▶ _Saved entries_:
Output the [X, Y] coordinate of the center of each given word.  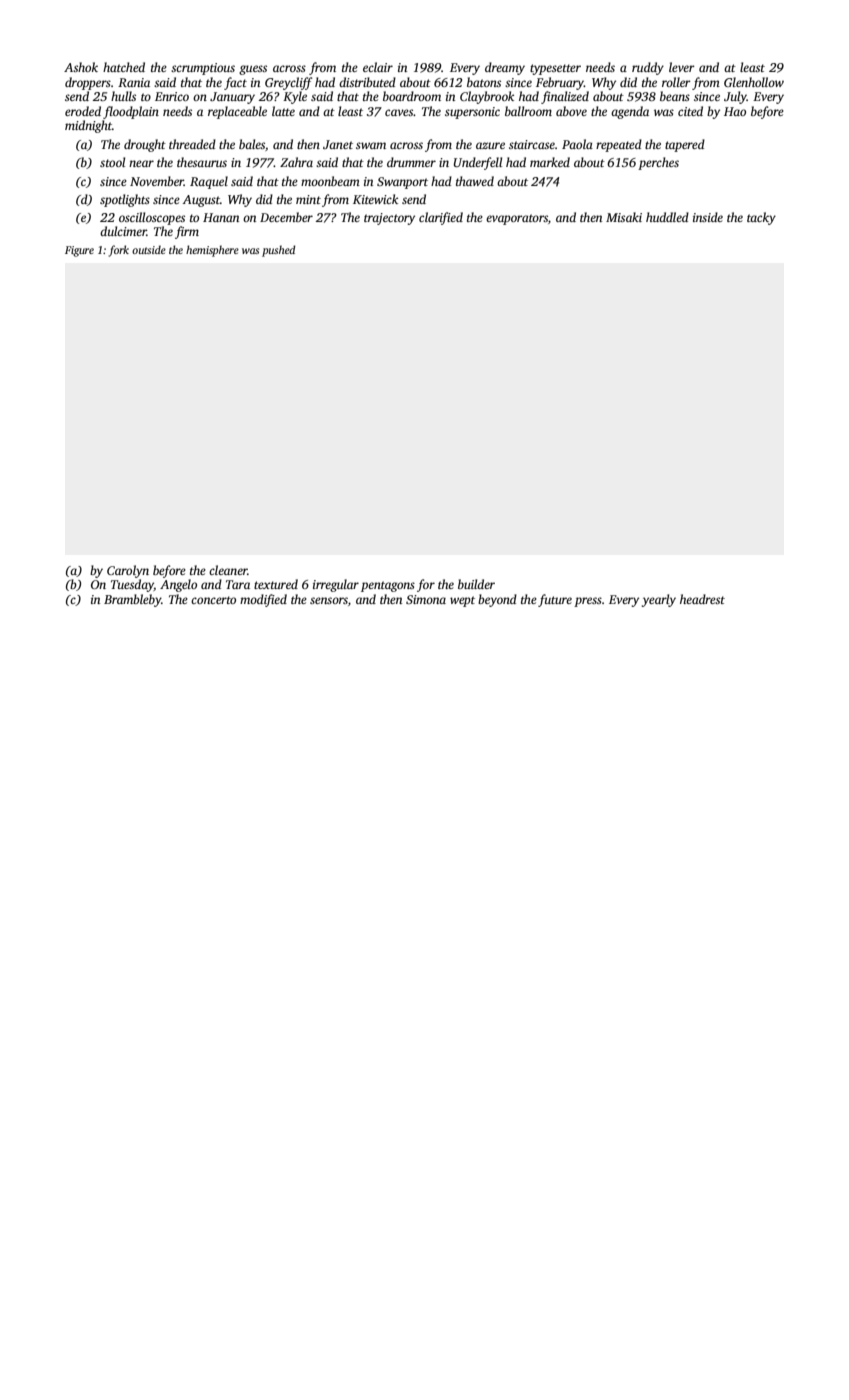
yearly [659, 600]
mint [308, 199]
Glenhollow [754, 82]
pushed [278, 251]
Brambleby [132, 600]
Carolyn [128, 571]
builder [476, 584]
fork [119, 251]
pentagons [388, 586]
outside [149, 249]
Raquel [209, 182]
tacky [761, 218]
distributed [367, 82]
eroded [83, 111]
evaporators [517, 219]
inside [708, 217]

▶ _WHAT IS BEING ASKED_:
Can you give the lines above as a two-column CSV with the columns "text" and "answer", one row for each line alongside its answer, with each value in a single quoted field, line breaks turned into spaces, and the pictures left out?

▶ _ANSWER TO THE EXERCISE_:
text,answer
"Output the [X, Y] coordinate of the center of each given word. yearly","[659, 600]"
"mint","[308, 199]"
"Glenhollow","[754, 82]"
"pushed","[278, 251]"
"Brambleby","[132, 600]"
"Carolyn","[128, 571]"
"builder","[476, 584]"
"fork","[119, 251]"
"pentagons","[388, 586]"
"outside","[149, 249]"
"Raquel","[209, 182]"
"tacky","[761, 218]"
"distributed","[367, 82]"
"eroded","[83, 111]"
"evaporators","[517, 219]"
"inside","[708, 217]"